Records provided Block Start
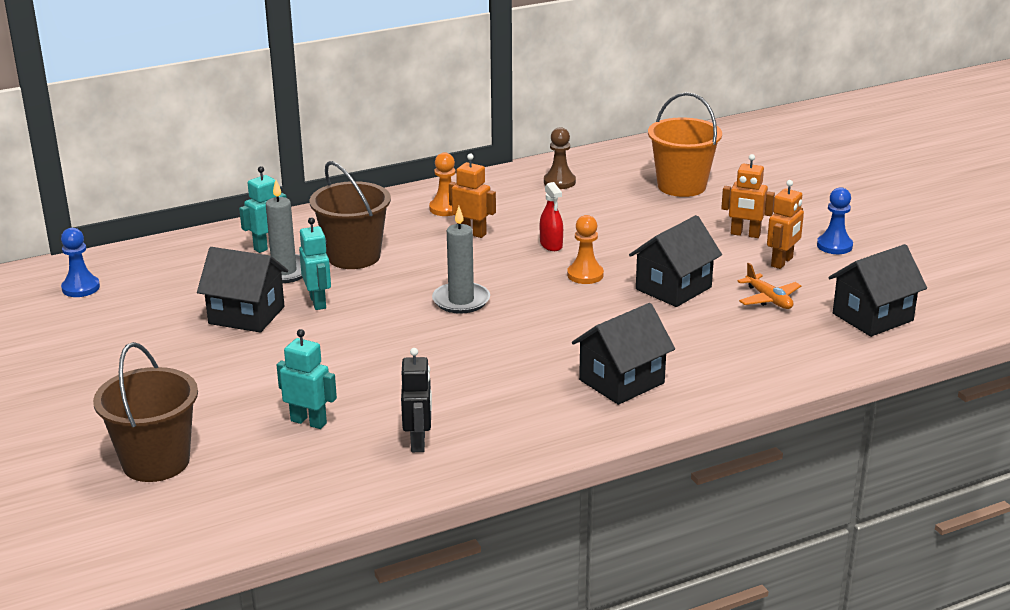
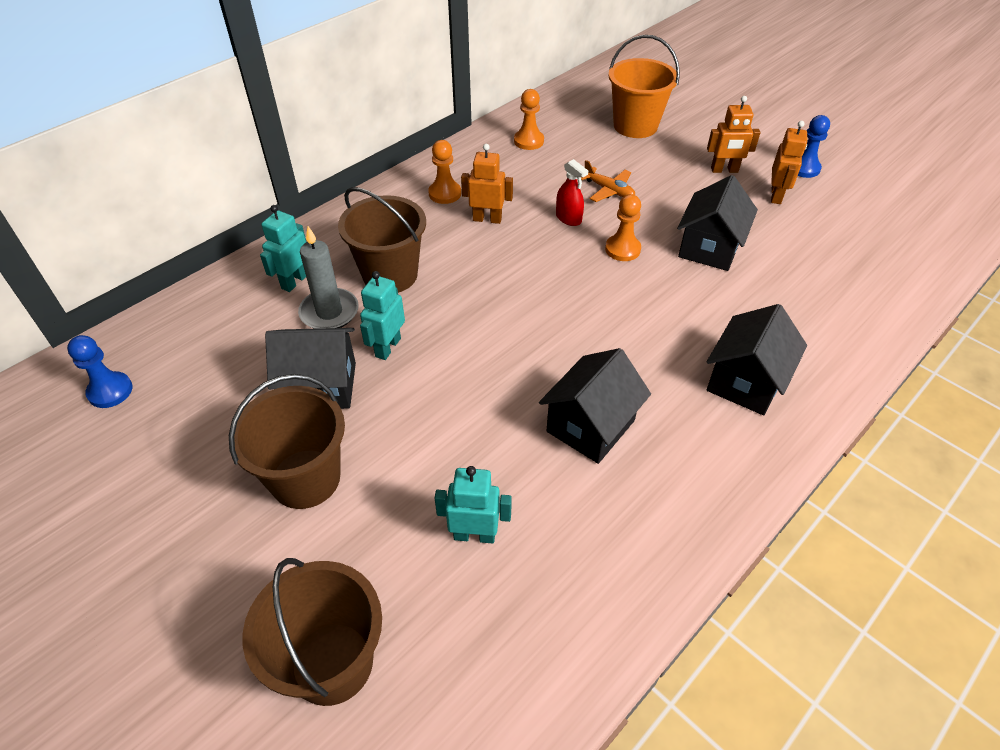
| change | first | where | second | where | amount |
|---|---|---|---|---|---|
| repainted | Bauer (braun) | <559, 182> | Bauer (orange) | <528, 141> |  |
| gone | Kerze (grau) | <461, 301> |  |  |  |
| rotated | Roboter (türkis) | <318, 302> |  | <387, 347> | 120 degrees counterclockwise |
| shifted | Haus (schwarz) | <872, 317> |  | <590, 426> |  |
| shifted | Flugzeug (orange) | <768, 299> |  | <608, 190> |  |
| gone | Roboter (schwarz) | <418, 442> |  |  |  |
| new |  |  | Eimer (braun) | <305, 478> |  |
Records provided Block End
Above are the entries; copy every line among them that contains the word "schwarz".

| shifted | Haus (schwarz) | <872, 317> |  | <590, 426> |  |
| gone | Roboter (schwarz) | <418, 442> |  |  |  |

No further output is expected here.